== Segment start ==

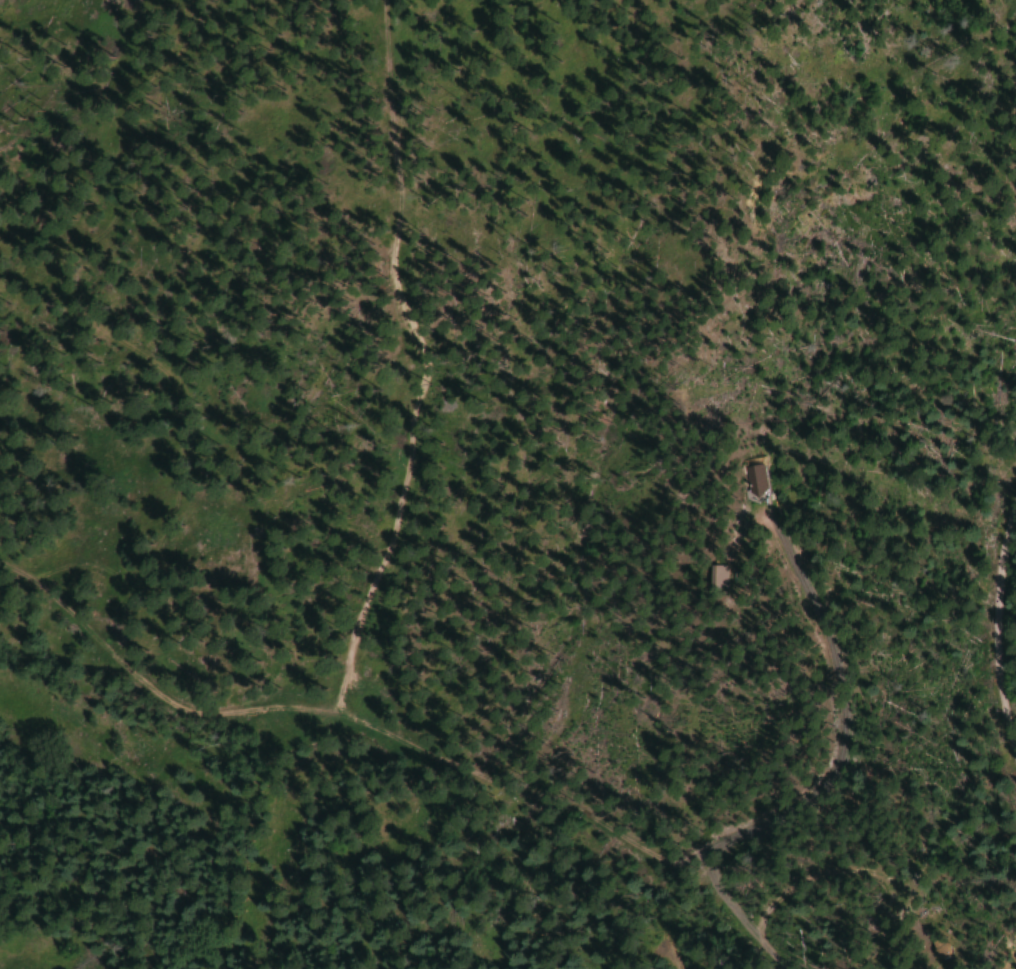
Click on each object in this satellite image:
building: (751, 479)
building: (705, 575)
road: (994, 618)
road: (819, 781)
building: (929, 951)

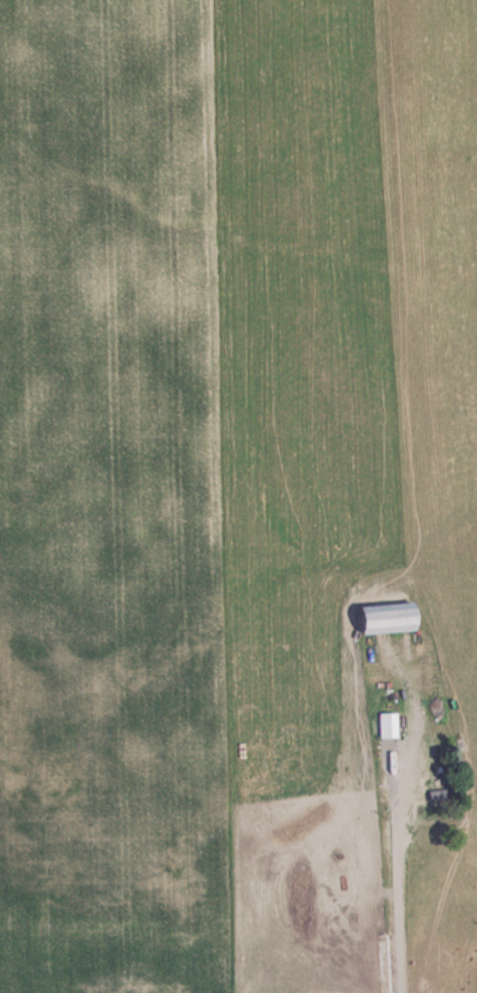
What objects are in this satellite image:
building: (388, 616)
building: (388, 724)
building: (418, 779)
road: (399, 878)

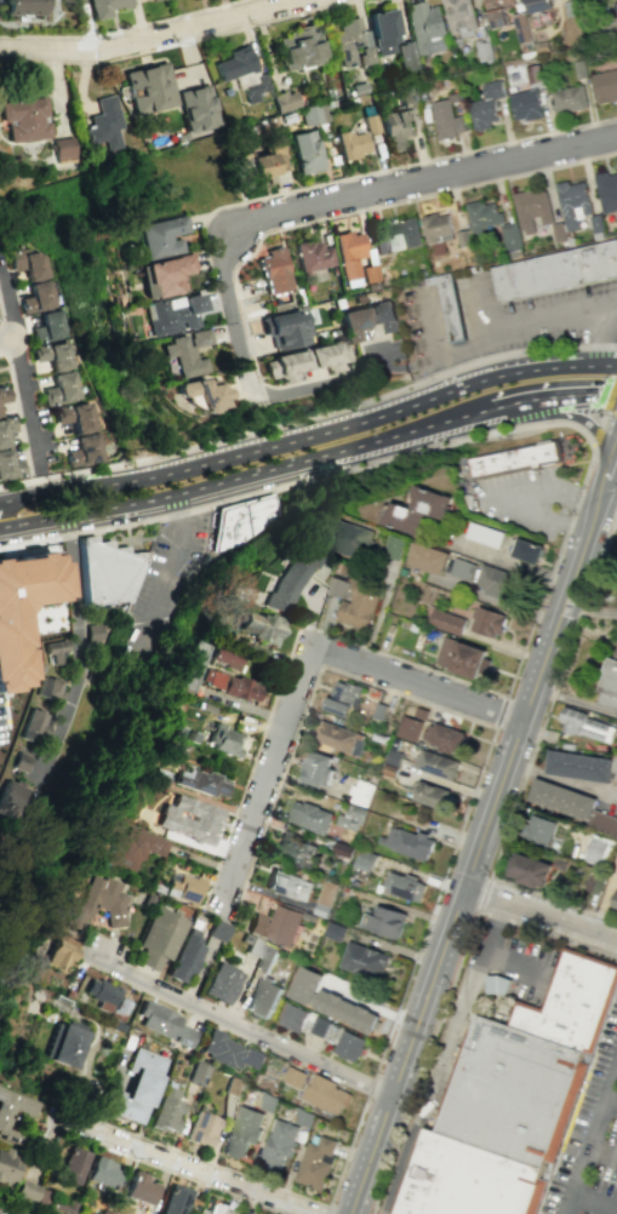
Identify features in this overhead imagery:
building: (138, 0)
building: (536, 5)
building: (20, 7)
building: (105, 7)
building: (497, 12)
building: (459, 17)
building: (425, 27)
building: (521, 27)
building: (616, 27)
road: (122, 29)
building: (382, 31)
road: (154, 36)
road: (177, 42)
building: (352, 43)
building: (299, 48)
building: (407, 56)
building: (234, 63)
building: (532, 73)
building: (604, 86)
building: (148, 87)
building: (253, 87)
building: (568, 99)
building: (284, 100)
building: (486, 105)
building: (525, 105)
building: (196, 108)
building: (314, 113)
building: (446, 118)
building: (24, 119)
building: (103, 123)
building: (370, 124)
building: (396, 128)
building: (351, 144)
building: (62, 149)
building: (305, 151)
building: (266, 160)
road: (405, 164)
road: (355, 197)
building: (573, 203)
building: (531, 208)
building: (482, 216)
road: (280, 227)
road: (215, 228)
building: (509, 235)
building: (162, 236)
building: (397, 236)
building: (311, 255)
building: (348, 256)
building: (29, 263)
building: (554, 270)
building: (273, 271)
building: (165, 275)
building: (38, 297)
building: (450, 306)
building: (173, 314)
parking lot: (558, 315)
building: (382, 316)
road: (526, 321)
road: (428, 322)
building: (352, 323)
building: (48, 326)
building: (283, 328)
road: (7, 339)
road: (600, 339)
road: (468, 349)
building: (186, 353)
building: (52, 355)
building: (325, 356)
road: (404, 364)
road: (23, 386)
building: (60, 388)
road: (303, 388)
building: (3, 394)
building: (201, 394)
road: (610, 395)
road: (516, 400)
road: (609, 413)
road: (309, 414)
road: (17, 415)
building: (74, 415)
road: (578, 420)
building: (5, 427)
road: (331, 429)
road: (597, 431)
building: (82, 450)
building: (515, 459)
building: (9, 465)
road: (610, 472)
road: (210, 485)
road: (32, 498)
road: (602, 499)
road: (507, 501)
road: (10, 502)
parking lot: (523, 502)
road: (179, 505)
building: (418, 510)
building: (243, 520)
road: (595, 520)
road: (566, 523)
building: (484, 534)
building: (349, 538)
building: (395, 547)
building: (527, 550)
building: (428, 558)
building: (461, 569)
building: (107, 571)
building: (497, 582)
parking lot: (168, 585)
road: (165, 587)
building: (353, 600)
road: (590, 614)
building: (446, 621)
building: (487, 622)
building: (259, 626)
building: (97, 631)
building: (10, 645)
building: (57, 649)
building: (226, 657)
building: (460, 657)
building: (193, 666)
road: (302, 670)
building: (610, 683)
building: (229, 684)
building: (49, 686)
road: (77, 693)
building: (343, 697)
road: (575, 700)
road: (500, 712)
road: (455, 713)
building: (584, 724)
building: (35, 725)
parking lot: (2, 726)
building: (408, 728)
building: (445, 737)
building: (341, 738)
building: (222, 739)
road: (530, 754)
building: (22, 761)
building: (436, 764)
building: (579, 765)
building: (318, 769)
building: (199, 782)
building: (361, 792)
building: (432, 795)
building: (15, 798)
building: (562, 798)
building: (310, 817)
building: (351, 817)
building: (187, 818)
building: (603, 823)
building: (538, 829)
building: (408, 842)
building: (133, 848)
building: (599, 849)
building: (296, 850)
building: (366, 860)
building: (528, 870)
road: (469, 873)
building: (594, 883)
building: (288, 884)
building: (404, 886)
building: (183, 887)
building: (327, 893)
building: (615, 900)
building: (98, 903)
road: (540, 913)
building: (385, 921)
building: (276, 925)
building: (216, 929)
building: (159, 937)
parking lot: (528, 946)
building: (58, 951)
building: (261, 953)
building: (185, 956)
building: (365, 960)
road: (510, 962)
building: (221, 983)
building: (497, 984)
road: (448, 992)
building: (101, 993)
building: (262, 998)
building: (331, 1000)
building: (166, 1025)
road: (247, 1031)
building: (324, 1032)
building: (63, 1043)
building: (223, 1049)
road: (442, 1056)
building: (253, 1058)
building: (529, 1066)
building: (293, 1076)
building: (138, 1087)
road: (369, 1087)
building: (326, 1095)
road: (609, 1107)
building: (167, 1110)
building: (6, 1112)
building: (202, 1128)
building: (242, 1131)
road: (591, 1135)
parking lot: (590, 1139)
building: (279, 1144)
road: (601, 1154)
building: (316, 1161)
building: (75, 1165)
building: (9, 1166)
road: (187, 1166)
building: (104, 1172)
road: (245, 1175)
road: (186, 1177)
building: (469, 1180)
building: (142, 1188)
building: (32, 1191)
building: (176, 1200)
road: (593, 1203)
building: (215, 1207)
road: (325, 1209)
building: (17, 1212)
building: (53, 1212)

== Segment end ==

* **TASK PROMPT**
Search the material for "this" and copy each matching line.

* **ANSWER TO THE EXERCISE**
Click on each object in this satellite image:
What objects are in this satellite image:
Identify features in this overhead imagery:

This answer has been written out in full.